(Beginning of SUPPLIED RECORDS)
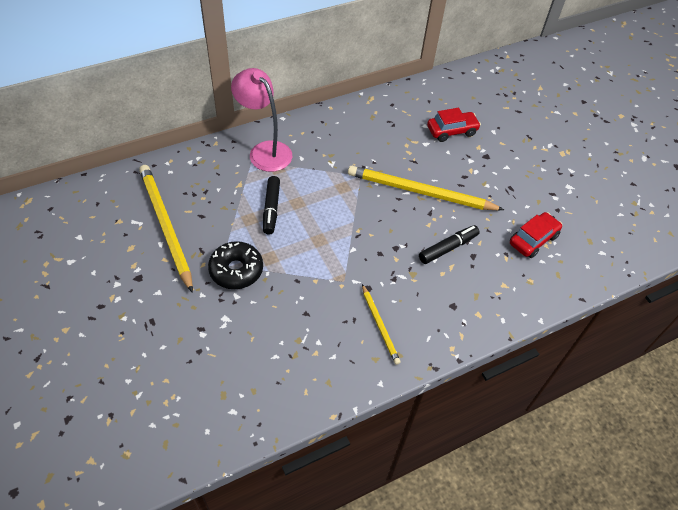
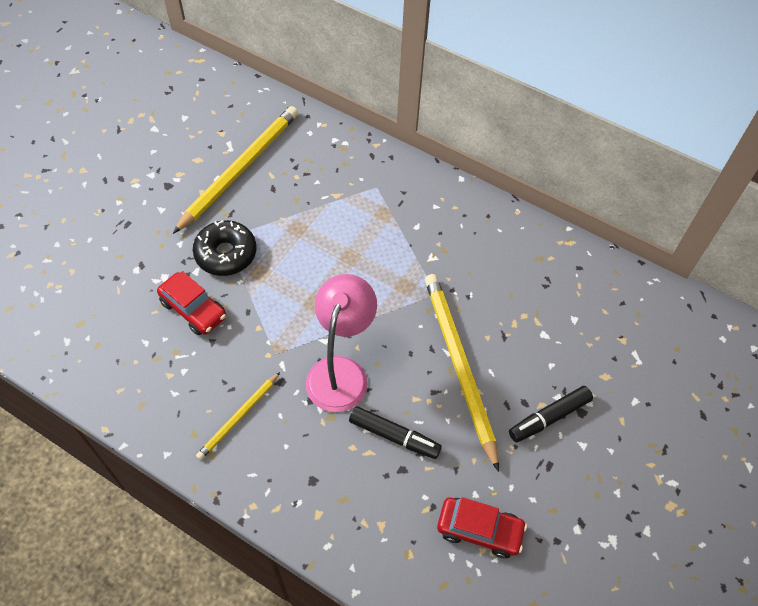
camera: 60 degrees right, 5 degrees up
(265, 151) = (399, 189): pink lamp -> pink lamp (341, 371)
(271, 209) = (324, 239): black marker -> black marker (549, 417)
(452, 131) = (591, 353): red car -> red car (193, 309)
(End of SUPPLIED RECORDS)
(Beginning of SUPPLIED RECORDS)
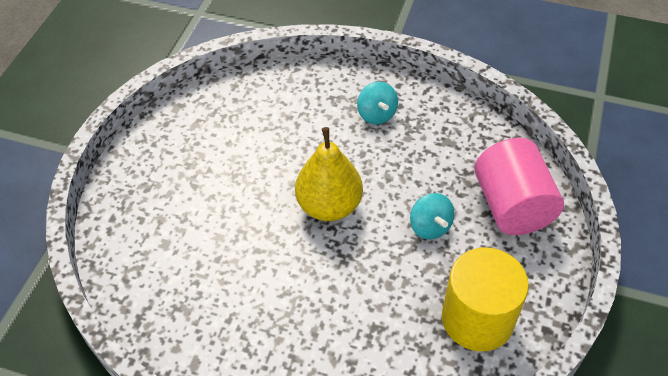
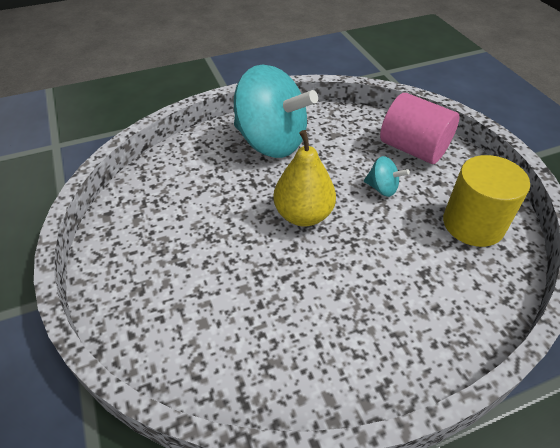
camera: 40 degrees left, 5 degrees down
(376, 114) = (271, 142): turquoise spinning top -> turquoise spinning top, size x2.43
(End of SUPPLIED RECORDS)
(Beginning of SUPPLIED RECORDS)
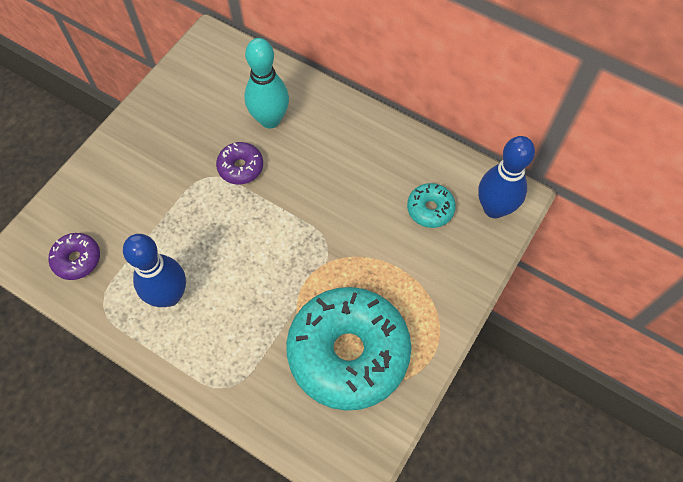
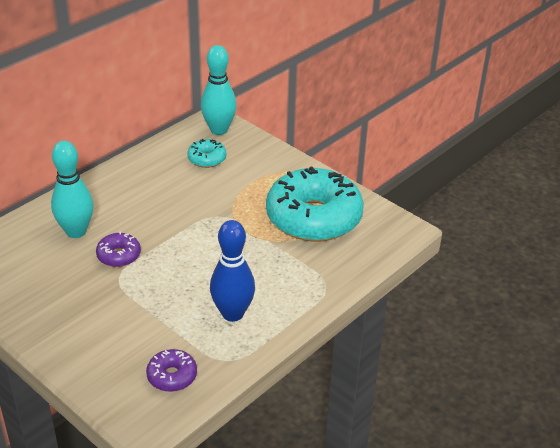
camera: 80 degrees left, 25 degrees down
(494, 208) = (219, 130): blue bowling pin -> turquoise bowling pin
(End of SUPPLIED RECORDS)
• _WHAT YOU SHOULD DO_
Go through the lines above and count those with "camera"; report only the number.

• _TASK RESULT_
3